**INPUT DATA**
* * *

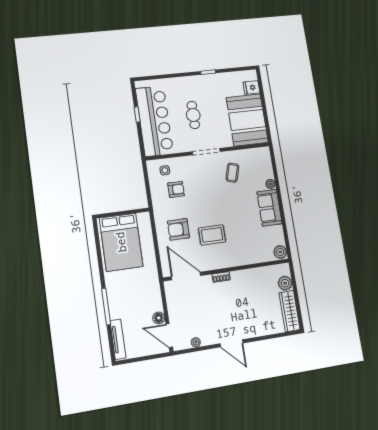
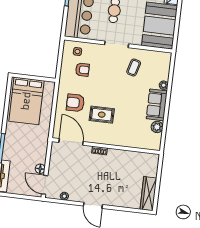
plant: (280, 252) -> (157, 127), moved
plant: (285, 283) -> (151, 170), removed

* * *

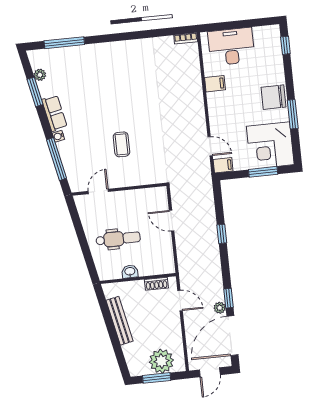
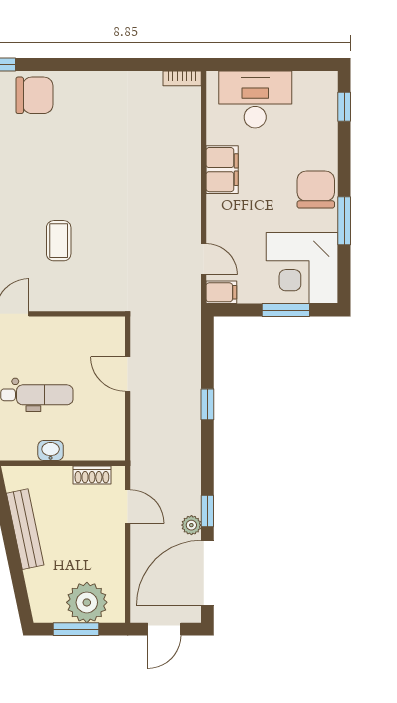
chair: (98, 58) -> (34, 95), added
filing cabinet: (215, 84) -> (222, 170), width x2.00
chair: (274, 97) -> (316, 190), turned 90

* * *

**YOUR GOAL**
Go through the entries and count the lines where the word "plant" appears; give only the count.

**ANSWER**
2